[[ Data open ]]

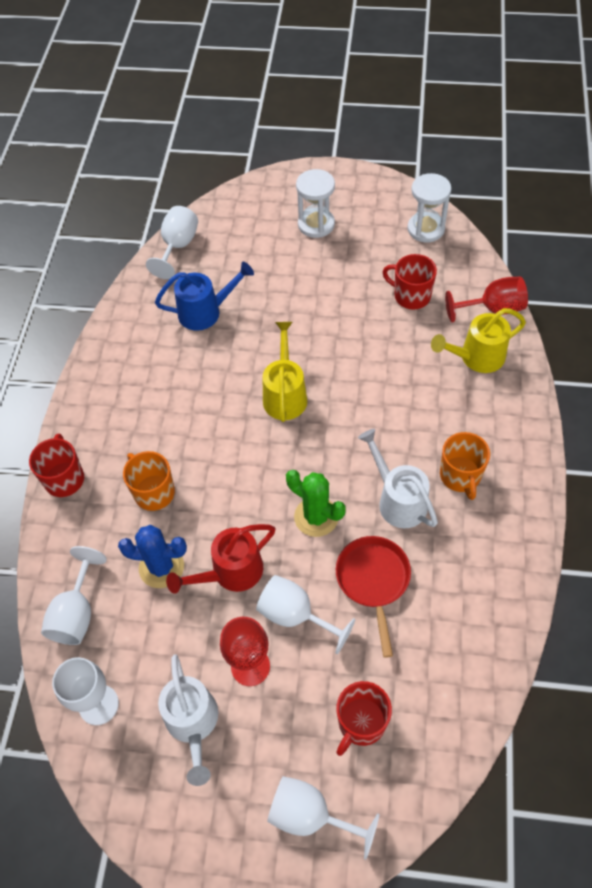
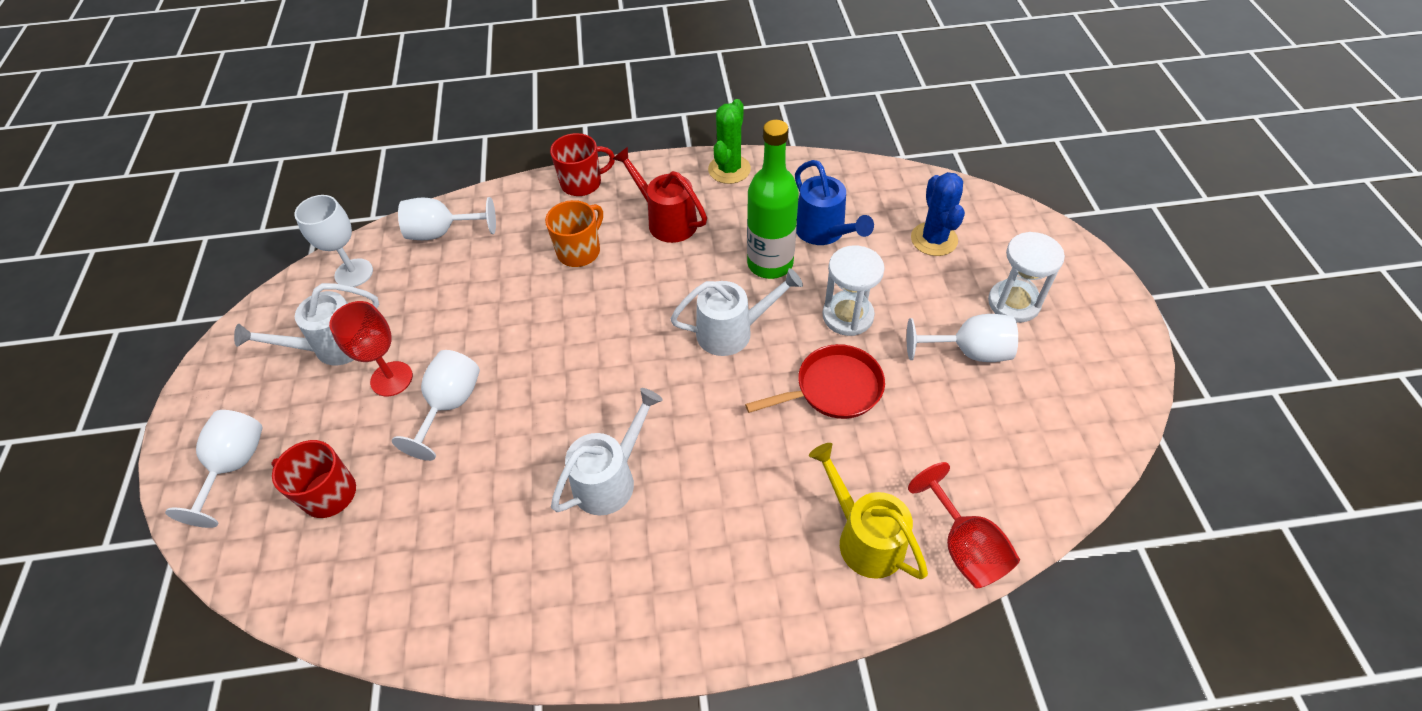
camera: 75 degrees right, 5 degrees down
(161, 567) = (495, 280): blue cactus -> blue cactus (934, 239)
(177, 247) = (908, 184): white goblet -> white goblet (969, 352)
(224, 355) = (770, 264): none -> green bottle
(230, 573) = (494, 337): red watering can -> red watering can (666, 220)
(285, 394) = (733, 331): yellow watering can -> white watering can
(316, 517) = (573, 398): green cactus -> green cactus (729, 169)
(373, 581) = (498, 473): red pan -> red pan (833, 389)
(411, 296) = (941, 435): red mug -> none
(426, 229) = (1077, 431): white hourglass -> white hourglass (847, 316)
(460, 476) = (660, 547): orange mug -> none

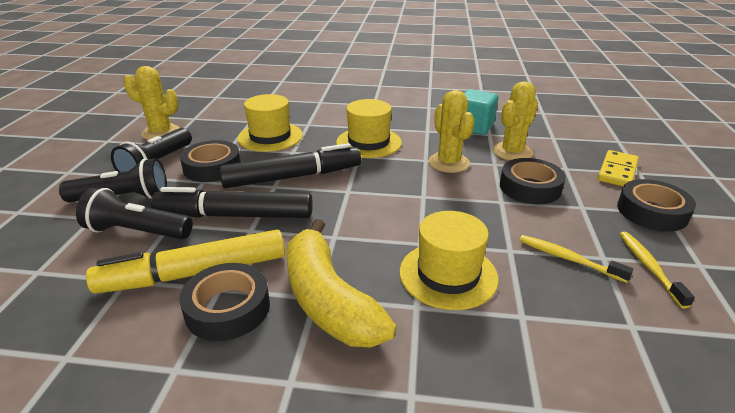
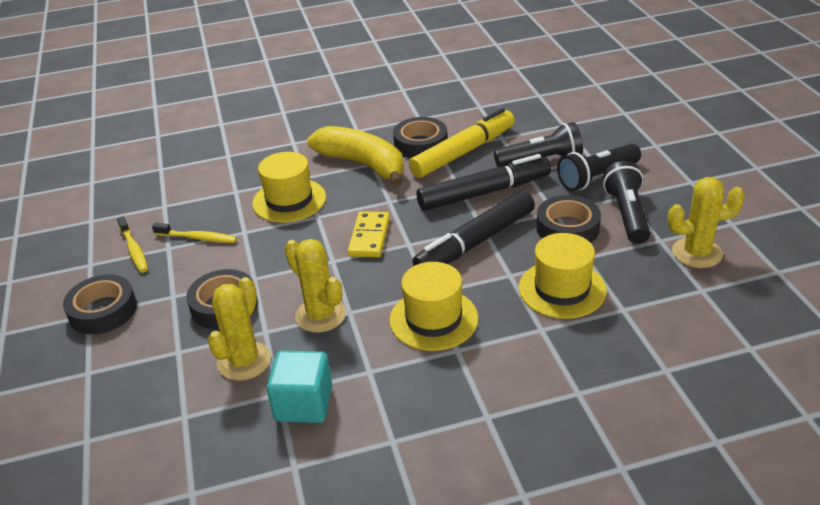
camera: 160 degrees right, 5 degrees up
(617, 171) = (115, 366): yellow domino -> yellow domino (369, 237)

[[ Data closed ]]

*Try it*
Give the data again exactly. Keep the images out.

*Solution to this exercise*
camera: 75 degrees right, 5 degrees down
(161, 567) = (495, 280): blue cactus -> blue cactus (934, 239)
(177, 247) = (908, 184): white goblet -> white goblet (969, 352)
(224, 355) = (770, 264): none -> green bottle
(230, 573) = (494, 337): red watering can -> red watering can (666, 220)
(285, 394) = (733, 331): yellow watering can -> white watering can
(316, 517) = (573, 398): green cactus -> green cactus (729, 169)
(373, 581) = (498, 473): red pan -> red pan (833, 389)
(411, 296) = (941, 435): red mug -> none
(426, 229) = (1077, 431): white hourglass -> white hourglass (847, 316)
(460, 476) = (660, 547): orange mug -> none

camera: 160 degrees right, 5 degrees up
(617, 171) = (115, 366): yellow domino -> yellow domino (369, 237)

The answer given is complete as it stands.